■ Assignment ■
Please print, exactly, only the lines in the entries below from the line that has "none -> brown brick B6:E7 level 1" through the line that has "none -> brown brick L9 level 1". Pictures don't go in.
━━ Data in this exercise
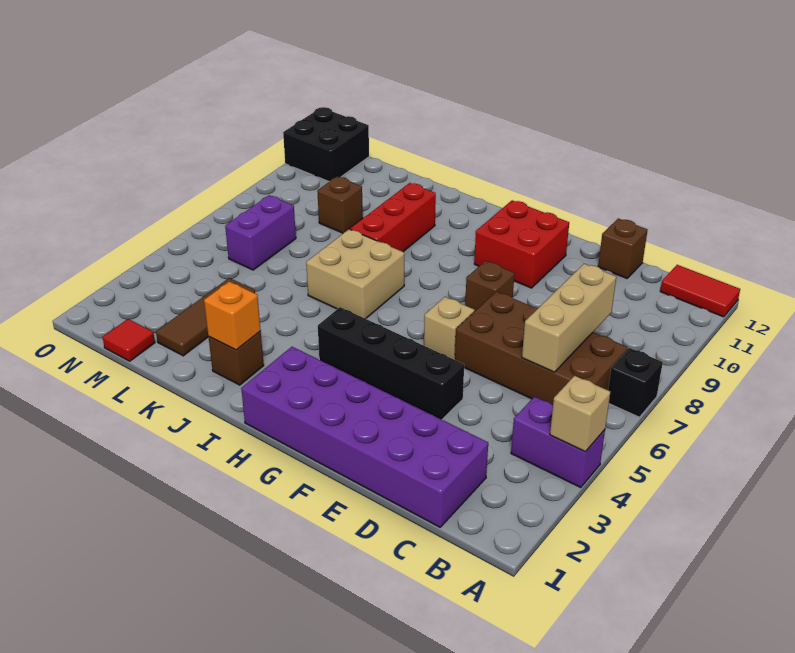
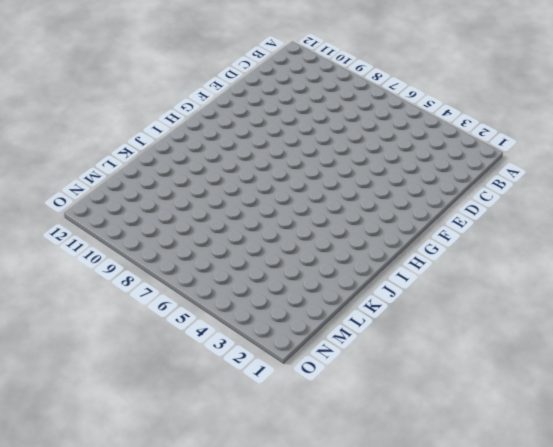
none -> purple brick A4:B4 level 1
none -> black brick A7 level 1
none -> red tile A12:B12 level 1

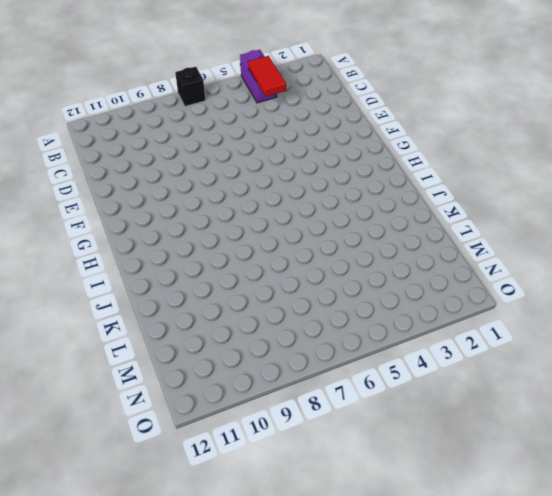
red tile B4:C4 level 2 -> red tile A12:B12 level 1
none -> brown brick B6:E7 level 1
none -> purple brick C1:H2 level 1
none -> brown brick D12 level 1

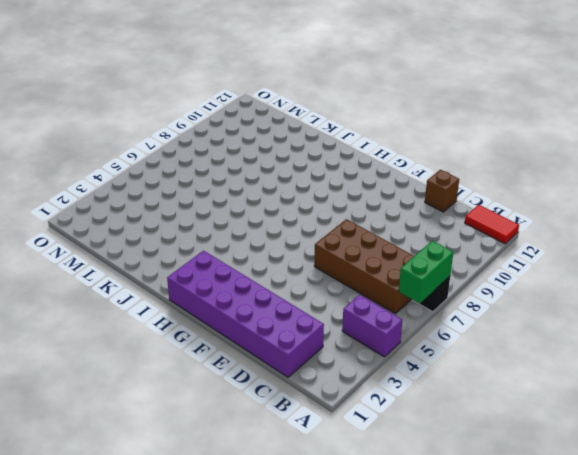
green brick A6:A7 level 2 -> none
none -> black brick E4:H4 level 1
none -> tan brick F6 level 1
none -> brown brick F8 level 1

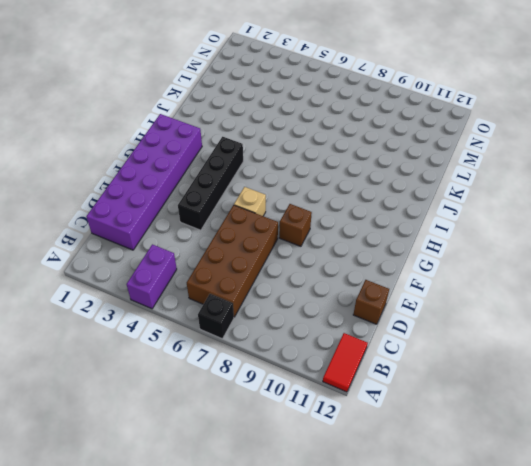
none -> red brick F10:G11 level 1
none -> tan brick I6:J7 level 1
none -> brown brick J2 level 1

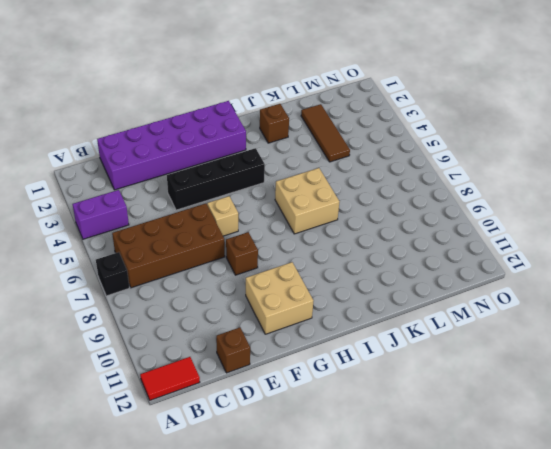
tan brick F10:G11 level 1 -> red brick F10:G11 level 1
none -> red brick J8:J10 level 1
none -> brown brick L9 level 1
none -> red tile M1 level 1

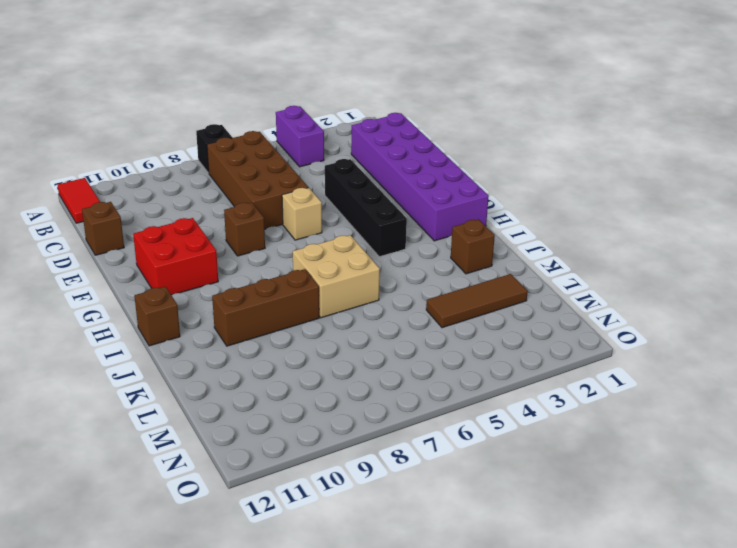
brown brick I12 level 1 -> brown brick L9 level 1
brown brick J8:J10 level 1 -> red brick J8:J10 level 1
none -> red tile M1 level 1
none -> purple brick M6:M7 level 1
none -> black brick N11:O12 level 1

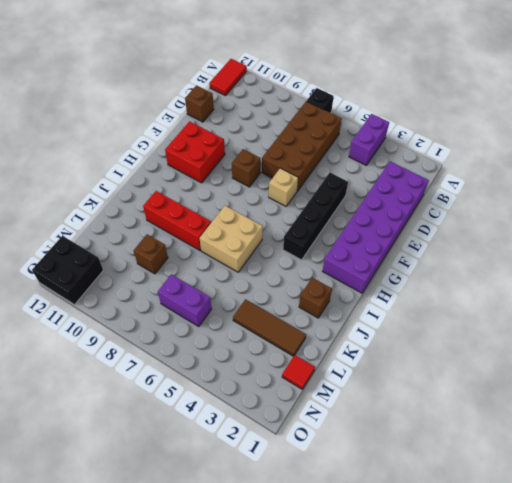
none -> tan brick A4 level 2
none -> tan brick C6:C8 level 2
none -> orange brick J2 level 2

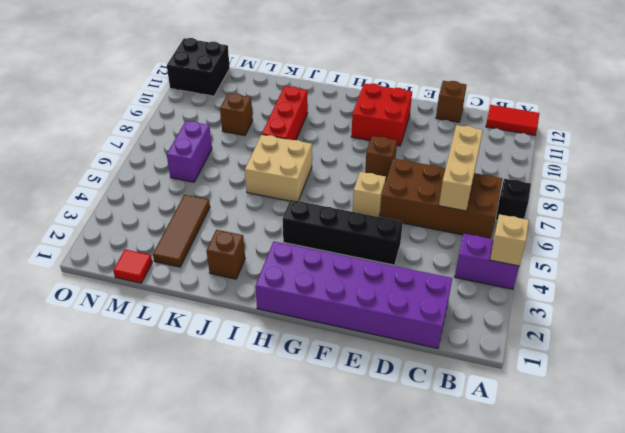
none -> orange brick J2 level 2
━━━━
━━ Data in this exercise
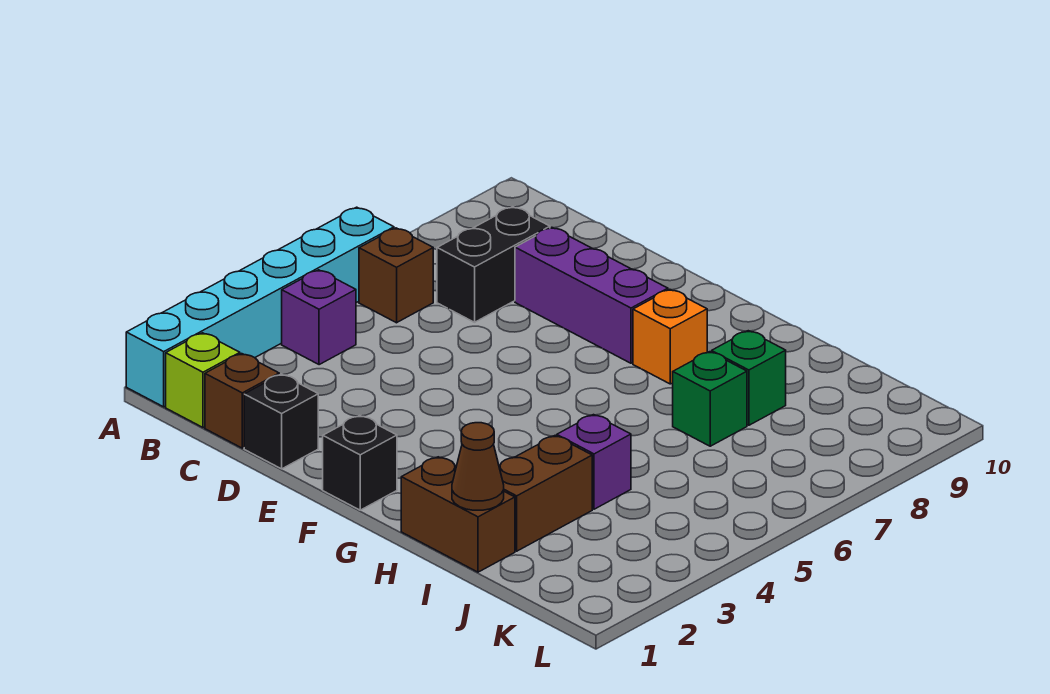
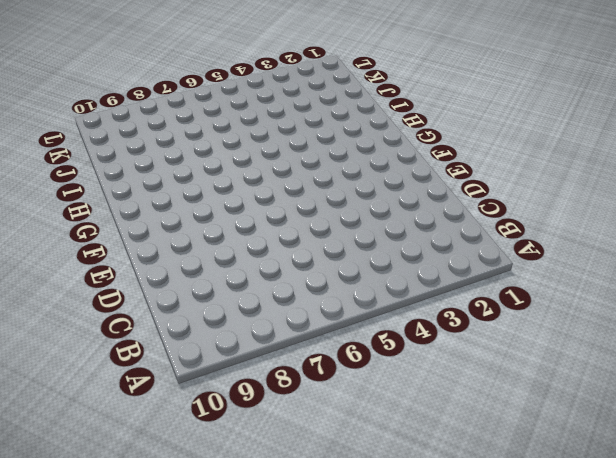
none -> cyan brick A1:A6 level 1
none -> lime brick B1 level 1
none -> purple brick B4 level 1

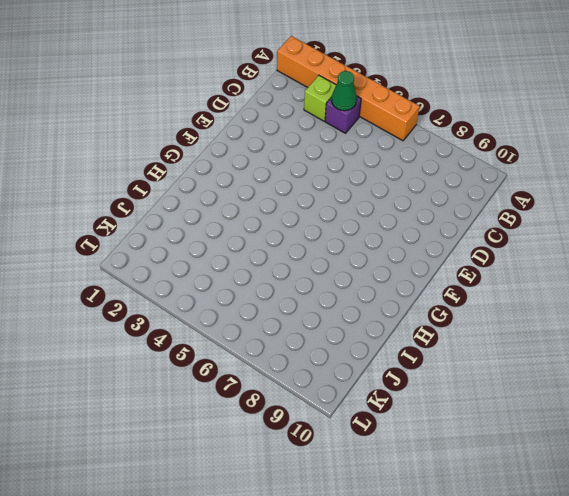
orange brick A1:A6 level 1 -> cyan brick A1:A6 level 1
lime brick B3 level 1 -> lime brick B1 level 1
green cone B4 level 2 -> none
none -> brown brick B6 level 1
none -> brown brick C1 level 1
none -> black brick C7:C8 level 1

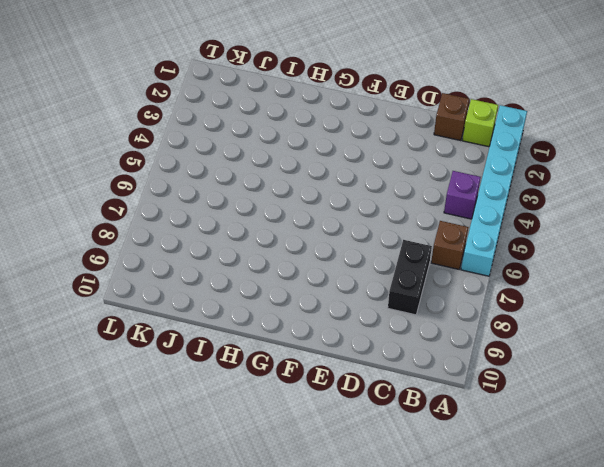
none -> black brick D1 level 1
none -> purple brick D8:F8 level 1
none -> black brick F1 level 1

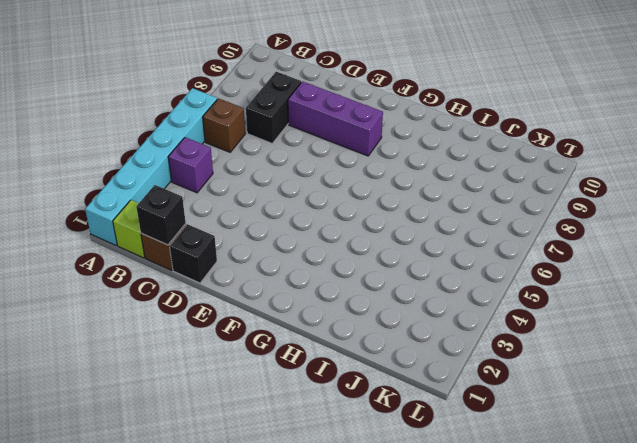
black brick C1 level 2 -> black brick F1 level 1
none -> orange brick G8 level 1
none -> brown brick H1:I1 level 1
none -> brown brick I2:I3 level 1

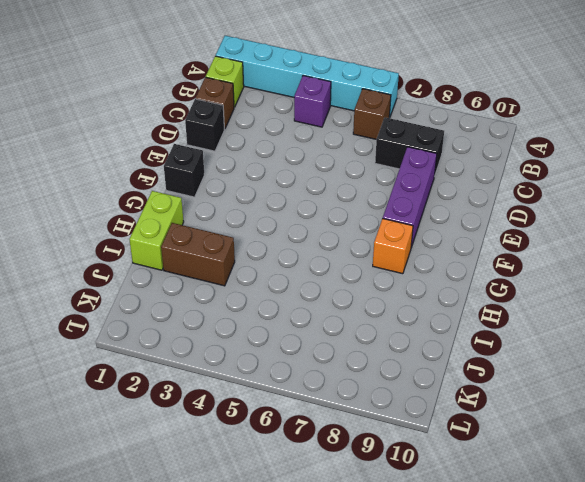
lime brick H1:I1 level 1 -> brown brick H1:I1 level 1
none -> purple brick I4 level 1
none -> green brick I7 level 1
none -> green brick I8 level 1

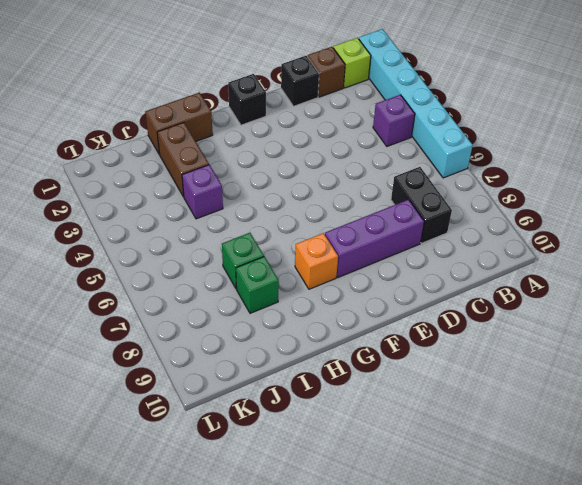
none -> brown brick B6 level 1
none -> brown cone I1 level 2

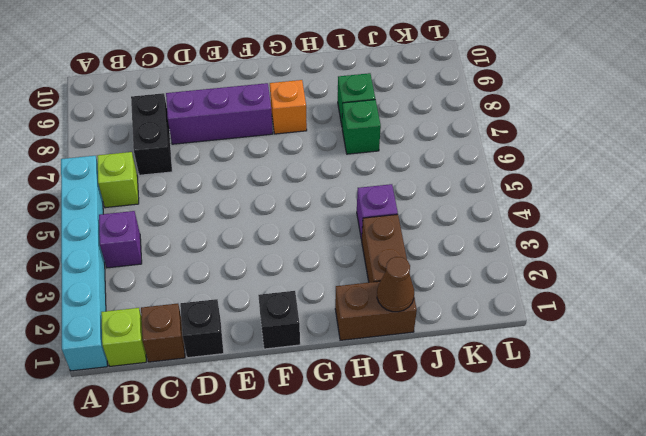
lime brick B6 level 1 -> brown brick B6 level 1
━━━━
━━ Data in this exercise
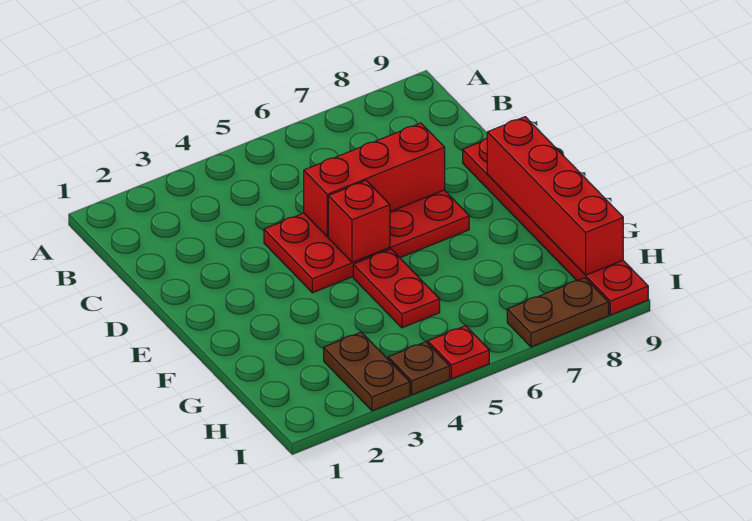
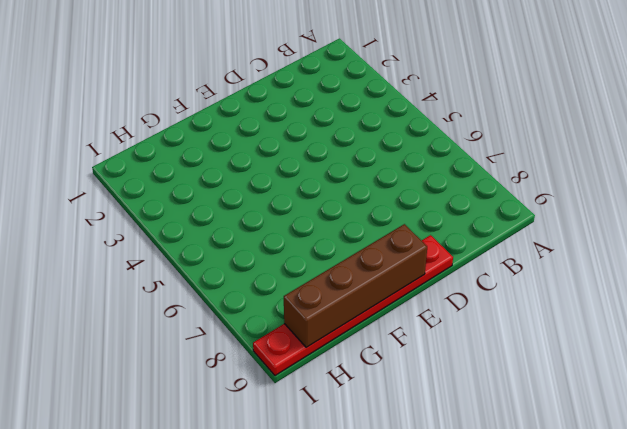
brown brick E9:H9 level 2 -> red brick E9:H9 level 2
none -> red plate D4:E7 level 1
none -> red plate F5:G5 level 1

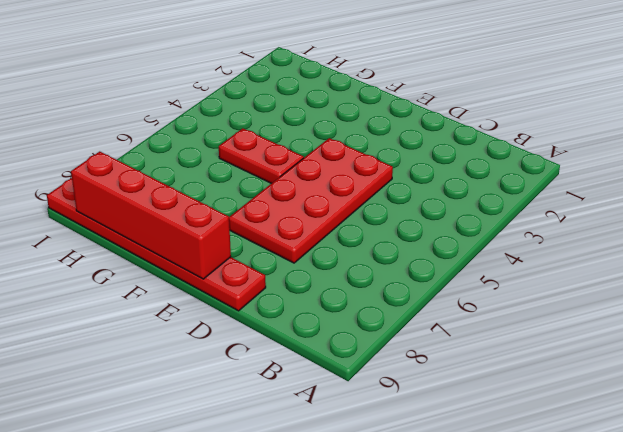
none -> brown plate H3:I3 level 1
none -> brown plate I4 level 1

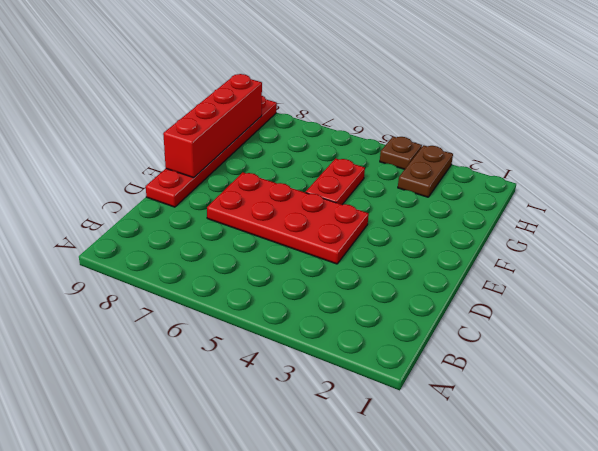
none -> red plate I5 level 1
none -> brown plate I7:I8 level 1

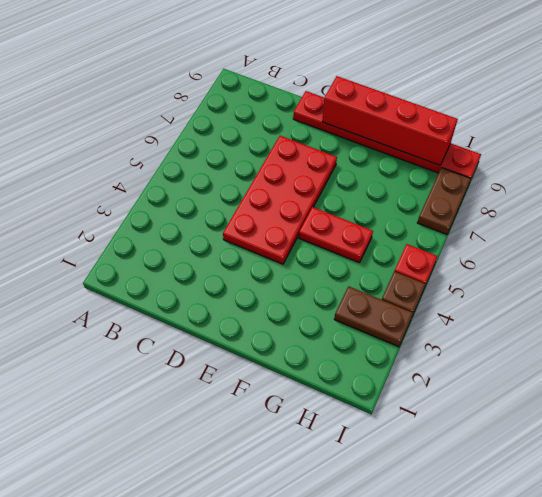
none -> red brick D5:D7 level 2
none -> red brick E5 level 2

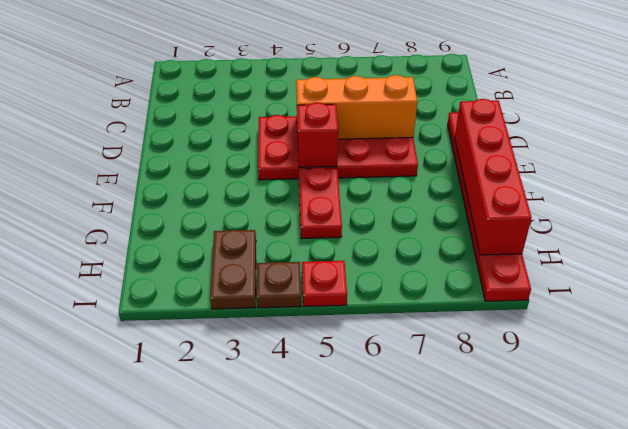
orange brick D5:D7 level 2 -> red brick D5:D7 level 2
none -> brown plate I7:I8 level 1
━━━━
■ Result for this exercise ■
none -> brown brick B6:E7 level 1
none -> purple brick C1:H2 level 1
none -> brown brick D12 level 1

green brick A6:A7 level 2 -> none
none -> black brick E4:H4 level 1
none -> tan brick F6 level 1
none -> brown brick F8 level 1

none -> red brick F10:G11 level 1
none -> tan brick I6:J7 level 1
none -> brown brick J2 level 1

tan brick F10:G11 level 1 -> red brick F10:G11 level 1
none -> red brick J8:J10 level 1
none -> brown brick L9 level 1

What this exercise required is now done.